_INSTRUCTIONS FOR THE TASK_
Reproduce the listing below in full and without alteration, apart from its pictures.

_DATASET EXCERPT_
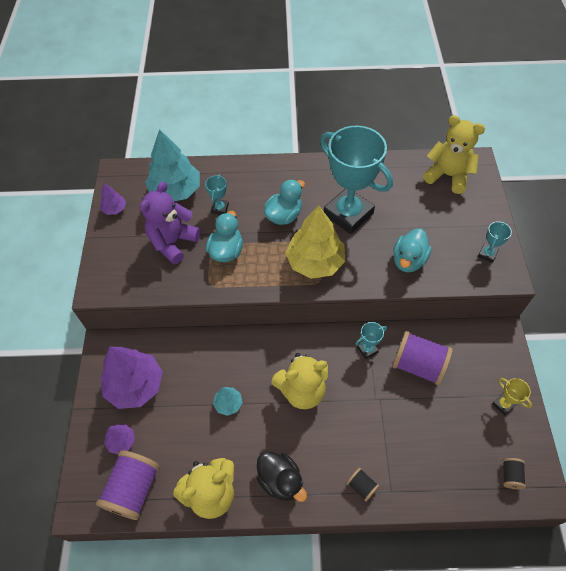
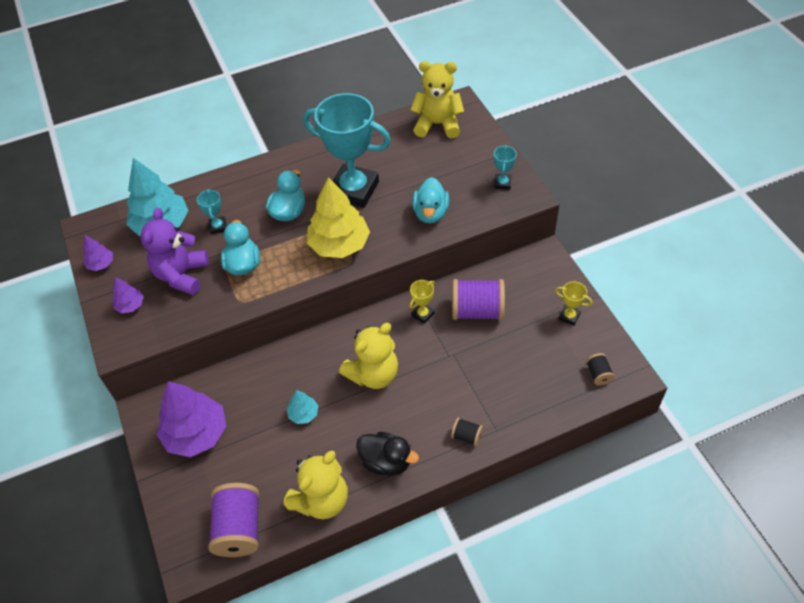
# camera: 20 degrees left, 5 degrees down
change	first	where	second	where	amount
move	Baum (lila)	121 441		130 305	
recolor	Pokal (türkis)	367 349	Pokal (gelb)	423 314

_REPLY TO THE EXERCISE_
# camera: 20 degrees left, 5 degrees down
change	first	where	second	where	amount
move	Baum (lila)	121 441		130 305	
recolor	Pokal (türkis)	367 349	Pokal (gelb)	423 314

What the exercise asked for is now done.